━━━ RECORDS FOR PROCESSING ━━━
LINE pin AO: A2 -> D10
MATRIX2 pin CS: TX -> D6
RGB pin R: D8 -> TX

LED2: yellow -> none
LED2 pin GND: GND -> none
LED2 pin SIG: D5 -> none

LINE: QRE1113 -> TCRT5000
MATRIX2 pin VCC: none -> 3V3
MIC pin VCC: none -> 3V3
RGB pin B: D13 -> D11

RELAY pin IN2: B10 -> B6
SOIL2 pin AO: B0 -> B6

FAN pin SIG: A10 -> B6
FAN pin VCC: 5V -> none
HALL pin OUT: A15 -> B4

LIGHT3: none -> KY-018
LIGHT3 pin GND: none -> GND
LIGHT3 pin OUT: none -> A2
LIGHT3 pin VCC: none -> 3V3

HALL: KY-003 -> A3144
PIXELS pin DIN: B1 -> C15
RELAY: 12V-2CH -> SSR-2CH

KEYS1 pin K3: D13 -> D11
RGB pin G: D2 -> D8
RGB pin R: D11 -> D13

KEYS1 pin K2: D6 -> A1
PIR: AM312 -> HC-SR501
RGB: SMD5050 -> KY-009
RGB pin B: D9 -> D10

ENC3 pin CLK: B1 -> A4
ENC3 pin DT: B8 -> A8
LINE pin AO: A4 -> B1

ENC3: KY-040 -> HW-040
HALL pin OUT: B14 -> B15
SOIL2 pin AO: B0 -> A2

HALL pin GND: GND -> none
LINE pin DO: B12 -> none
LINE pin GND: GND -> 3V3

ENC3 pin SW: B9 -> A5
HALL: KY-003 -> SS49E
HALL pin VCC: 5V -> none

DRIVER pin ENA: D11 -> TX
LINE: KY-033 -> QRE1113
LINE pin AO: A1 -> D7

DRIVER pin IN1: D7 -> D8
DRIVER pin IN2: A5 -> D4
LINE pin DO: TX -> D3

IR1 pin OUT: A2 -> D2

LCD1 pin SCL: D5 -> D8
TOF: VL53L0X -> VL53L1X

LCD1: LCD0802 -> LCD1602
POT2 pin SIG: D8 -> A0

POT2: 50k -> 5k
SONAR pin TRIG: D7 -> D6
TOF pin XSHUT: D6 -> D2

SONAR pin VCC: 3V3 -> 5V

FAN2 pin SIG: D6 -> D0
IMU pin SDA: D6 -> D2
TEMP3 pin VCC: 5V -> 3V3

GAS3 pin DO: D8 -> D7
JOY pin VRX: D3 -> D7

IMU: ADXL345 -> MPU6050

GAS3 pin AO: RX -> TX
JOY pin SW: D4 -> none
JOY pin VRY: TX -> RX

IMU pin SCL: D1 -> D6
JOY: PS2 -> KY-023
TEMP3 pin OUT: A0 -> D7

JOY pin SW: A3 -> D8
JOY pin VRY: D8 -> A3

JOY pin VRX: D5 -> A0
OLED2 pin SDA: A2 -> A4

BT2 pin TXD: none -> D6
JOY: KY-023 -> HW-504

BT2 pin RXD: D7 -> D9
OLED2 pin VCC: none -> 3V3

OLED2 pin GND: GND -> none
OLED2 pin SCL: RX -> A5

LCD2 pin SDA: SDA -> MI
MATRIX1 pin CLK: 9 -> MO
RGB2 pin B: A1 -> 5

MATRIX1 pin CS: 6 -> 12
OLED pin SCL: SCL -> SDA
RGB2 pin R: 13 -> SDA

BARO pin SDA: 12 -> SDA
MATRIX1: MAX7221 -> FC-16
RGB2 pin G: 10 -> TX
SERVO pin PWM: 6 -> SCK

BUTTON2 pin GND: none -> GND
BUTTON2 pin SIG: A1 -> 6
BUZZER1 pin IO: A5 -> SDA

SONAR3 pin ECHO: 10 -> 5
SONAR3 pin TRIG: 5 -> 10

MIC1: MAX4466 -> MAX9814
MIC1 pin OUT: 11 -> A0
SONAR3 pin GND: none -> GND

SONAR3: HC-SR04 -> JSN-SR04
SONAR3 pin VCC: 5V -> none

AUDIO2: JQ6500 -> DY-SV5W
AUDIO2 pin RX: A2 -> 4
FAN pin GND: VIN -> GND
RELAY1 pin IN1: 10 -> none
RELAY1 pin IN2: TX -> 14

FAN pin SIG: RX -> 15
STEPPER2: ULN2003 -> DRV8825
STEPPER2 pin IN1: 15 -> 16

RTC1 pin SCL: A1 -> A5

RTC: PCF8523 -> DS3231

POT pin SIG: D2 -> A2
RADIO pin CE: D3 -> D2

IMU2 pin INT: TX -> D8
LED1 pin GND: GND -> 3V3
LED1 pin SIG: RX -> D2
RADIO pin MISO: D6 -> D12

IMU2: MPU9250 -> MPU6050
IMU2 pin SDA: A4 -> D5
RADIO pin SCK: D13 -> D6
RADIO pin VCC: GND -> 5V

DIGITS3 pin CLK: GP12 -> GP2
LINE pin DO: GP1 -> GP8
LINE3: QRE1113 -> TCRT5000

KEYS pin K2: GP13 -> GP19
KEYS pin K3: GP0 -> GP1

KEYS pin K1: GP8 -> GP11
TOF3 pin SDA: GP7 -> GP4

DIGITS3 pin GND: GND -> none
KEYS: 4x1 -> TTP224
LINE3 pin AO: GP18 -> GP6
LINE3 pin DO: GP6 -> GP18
━━━
YOUR ASSIGNMENT:
Print, exactly as written, the first line of the records above and each line after it until the line with "RGB2 pin R: 13 -> SDA", which is printed too.

WRITTEN RESPONSE:
LINE pin AO: A2 -> D10
MATRIX2 pin CS: TX -> D6
RGB pin R: D8 -> TX

LED2: yellow -> none
LED2 pin GND: GND -> none
LED2 pin SIG: D5 -> none

LINE: QRE1113 -> TCRT5000
MATRIX2 pin VCC: none -> 3V3
MIC pin VCC: none -> 3V3
RGB pin B: D13 -> D11

RELAY pin IN2: B10 -> B6
SOIL2 pin AO: B0 -> B6

FAN pin SIG: A10 -> B6
FAN pin VCC: 5V -> none
HALL pin OUT: A15 -> B4

LIGHT3: none -> KY-018
LIGHT3 pin GND: none -> GND
LIGHT3 pin OUT: none -> A2
LIGHT3 pin VCC: none -> 3V3

HALL: KY-003 -> A3144
PIXELS pin DIN: B1 -> C15
RELAY: 12V-2CH -> SSR-2CH

KEYS1 pin K3: D13 -> D11
RGB pin G: D2 -> D8
RGB pin R: D11 -> D13

KEYS1 pin K2: D6 -> A1
PIR: AM312 -> HC-SR501
RGB: SMD5050 -> KY-009
RGB pin B: D9 -> D10

ENC3 pin CLK: B1 -> A4
ENC3 pin DT: B8 -> A8
LINE pin AO: A4 -> B1

ENC3: KY-040 -> HW-040
HALL pin OUT: B14 -> B15
SOIL2 pin AO: B0 -> A2

HALL pin GND: GND -> none
LINE pin DO: B12 -> none
LINE pin GND: GND -> 3V3

ENC3 pin SW: B9 -> A5
HALL: KY-003 -> SS49E
HALL pin VCC: 5V -> none

DRIVER pin ENA: D11 -> TX
LINE: KY-033 -> QRE1113
LINE pin AO: A1 -> D7

DRIVER pin IN1: D7 -> D8
DRIVER pin IN2: A5 -> D4
LINE pin DO: TX -> D3

IR1 pin OUT: A2 -> D2

LCD1 pin SCL: D5 -> D8
TOF: VL53L0X -> VL53L1X

LCD1: LCD0802 -> LCD1602
POT2 pin SIG: D8 -> A0

POT2: 50k -> 5k
SONAR pin TRIG: D7 -> D6
TOF pin XSHUT: D6 -> D2

SONAR pin VCC: 3V3 -> 5V

FAN2 pin SIG: D6 -> D0
IMU pin SDA: D6 -> D2
TEMP3 pin VCC: 5V -> 3V3

GAS3 pin DO: D8 -> D7
JOY pin VRX: D3 -> D7

IMU: ADXL345 -> MPU6050

GAS3 pin AO: RX -> TX
JOY pin SW: D4 -> none
JOY pin VRY: TX -> RX

IMU pin SCL: D1 -> D6
JOY: PS2 -> KY-023
TEMP3 pin OUT: A0 -> D7

JOY pin SW: A3 -> D8
JOY pin VRY: D8 -> A3

JOY pin VRX: D5 -> A0
OLED2 pin SDA: A2 -> A4

BT2 pin TXD: none -> D6
JOY: KY-023 -> HW-504

BT2 pin RXD: D7 -> D9
OLED2 pin VCC: none -> 3V3

OLED2 pin GND: GND -> none
OLED2 pin SCL: RX -> A5

LCD2 pin SDA: SDA -> MI
MATRIX1 pin CLK: 9 -> MO
RGB2 pin B: A1 -> 5

MATRIX1 pin CS: 6 -> 12
OLED pin SCL: SCL -> SDA
RGB2 pin R: 13 -> SDA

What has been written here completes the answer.